[Task prompt]: Each line below must be reproduced exactly as it stands. Pictures stay out of the copy.

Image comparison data
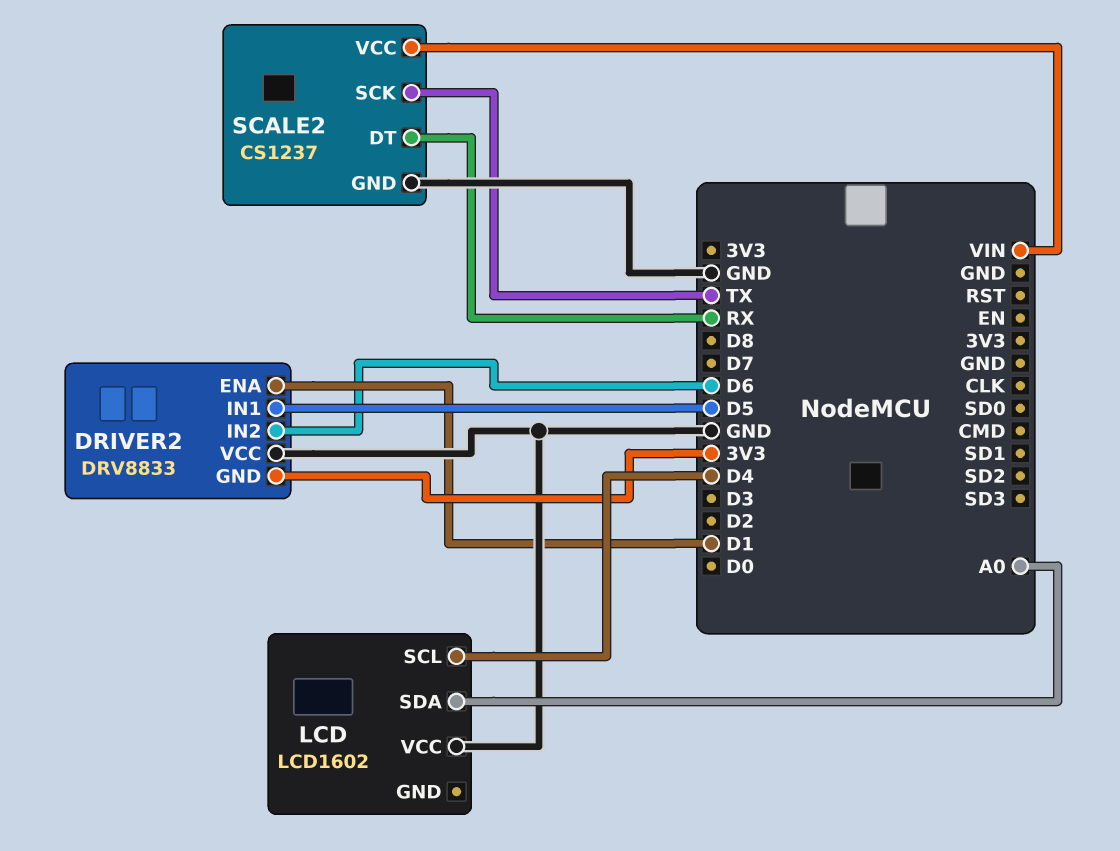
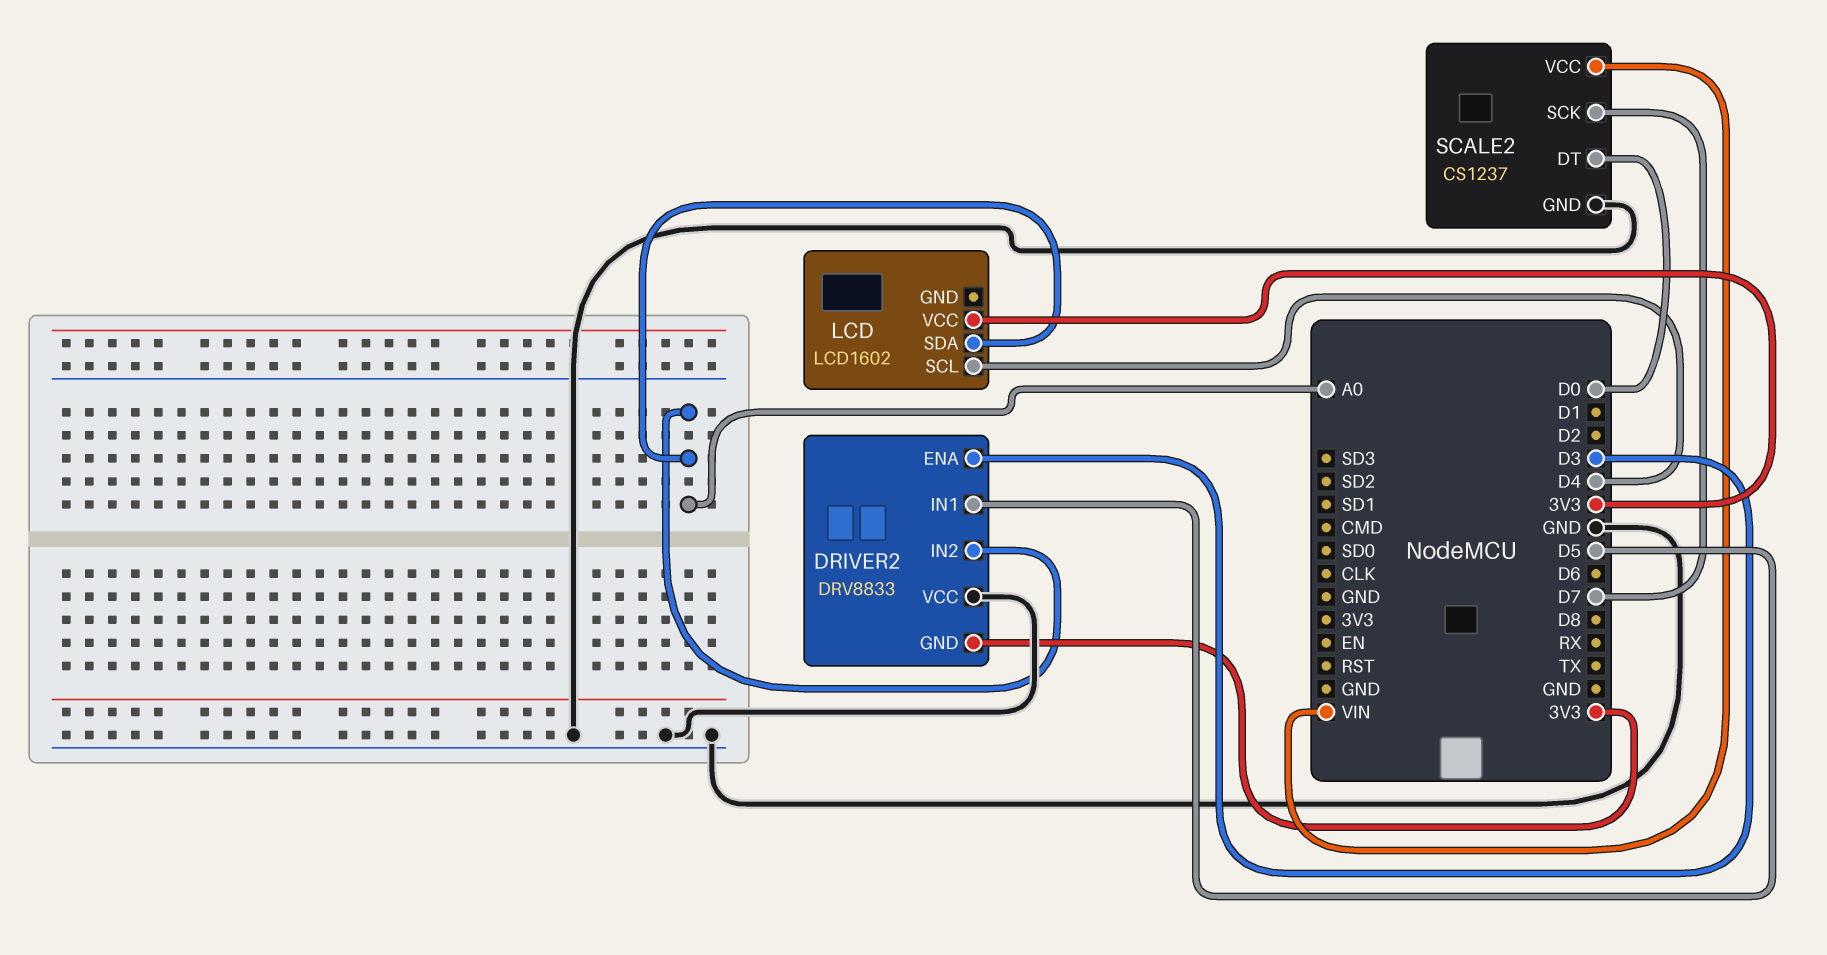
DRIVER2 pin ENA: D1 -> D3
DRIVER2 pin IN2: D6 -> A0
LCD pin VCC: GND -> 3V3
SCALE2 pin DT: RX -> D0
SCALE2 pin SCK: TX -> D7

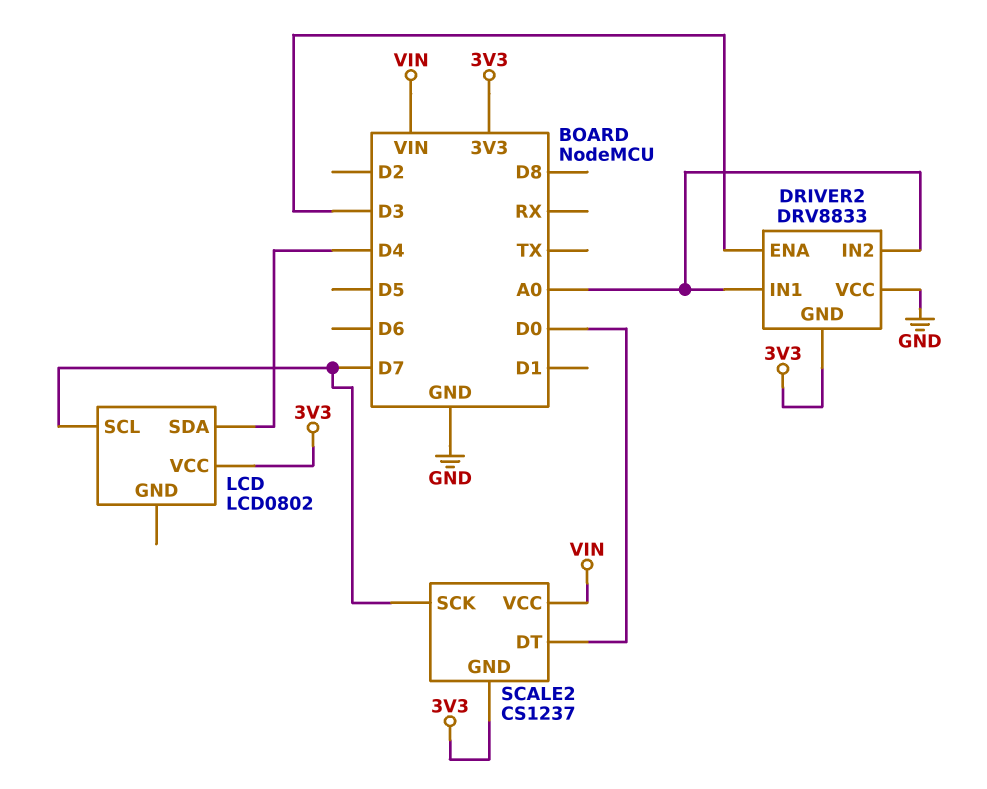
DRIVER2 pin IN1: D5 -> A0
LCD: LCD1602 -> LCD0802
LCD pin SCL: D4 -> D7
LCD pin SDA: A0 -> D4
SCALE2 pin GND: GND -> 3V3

[Exercise response]:
DRIVER2 pin ENA: D1 -> D3
DRIVER2 pin IN2: D6 -> A0
LCD pin VCC: GND -> 3V3
SCALE2 pin DT: RX -> D0
SCALE2 pin SCK: TX -> D7

DRIVER2 pin IN1: D5 -> A0
LCD: LCD1602 -> LCD0802
LCD pin SCL: D4 -> D7
LCD pin SDA: A0 -> D4
SCALE2 pin GND: GND -> 3V3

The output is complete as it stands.